Each line from the opening of the listing below through the line that contains "SD1: microSD -> SD-SPI" is to be output exactly as written.

******

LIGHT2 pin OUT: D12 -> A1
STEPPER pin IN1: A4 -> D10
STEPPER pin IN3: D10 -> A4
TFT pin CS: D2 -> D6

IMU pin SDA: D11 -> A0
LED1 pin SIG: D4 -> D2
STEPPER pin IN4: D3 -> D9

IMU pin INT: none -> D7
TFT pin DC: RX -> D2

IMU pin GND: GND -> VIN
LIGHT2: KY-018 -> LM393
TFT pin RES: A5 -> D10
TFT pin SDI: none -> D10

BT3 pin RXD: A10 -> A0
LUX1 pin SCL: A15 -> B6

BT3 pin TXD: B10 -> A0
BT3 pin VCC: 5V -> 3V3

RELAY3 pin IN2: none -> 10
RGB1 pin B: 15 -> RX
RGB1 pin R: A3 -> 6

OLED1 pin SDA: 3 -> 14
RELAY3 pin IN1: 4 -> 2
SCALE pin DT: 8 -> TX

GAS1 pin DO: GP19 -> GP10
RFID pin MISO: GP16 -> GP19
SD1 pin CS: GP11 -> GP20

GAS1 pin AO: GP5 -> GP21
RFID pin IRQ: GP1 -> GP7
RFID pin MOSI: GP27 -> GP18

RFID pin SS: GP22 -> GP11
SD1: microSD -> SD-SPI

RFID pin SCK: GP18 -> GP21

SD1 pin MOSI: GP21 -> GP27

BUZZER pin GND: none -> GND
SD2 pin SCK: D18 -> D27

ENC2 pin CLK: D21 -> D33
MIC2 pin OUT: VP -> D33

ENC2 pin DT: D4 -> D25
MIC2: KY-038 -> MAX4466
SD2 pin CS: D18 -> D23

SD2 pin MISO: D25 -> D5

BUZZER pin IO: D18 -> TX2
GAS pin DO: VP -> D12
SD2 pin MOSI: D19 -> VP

******

Exercise solution:
LIGHT2 pin OUT: D12 -> A1
STEPPER pin IN1: A4 -> D10
STEPPER pin IN3: D10 -> A4
TFT pin CS: D2 -> D6

IMU pin SDA: D11 -> A0
LED1 pin SIG: D4 -> D2
STEPPER pin IN4: D3 -> D9

IMU pin INT: none -> D7
TFT pin DC: RX -> D2

IMU pin GND: GND -> VIN
LIGHT2: KY-018 -> LM393
TFT pin RES: A5 -> D10
TFT pin SDI: none -> D10

BT3 pin RXD: A10 -> A0
LUX1 pin SCL: A15 -> B6

BT3 pin TXD: B10 -> A0
BT3 pin VCC: 5V -> 3V3

RELAY3 pin IN2: none -> 10
RGB1 pin B: 15 -> RX
RGB1 pin R: A3 -> 6

OLED1 pin SDA: 3 -> 14
RELAY3 pin IN1: 4 -> 2
SCALE pin DT: 8 -> TX

GAS1 pin DO: GP19 -> GP10
RFID pin MISO: GP16 -> GP19
SD1 pin CS: GP11 -> GP20

GAS1 pin AO: GP5 -> GP21
RFID pin IRQ: GP1 -> GP7
RFID pin MOSI: GP27 -> GP18

RFID pin SS: GP22 -> GP11
SD1: microSD -> SD-SPI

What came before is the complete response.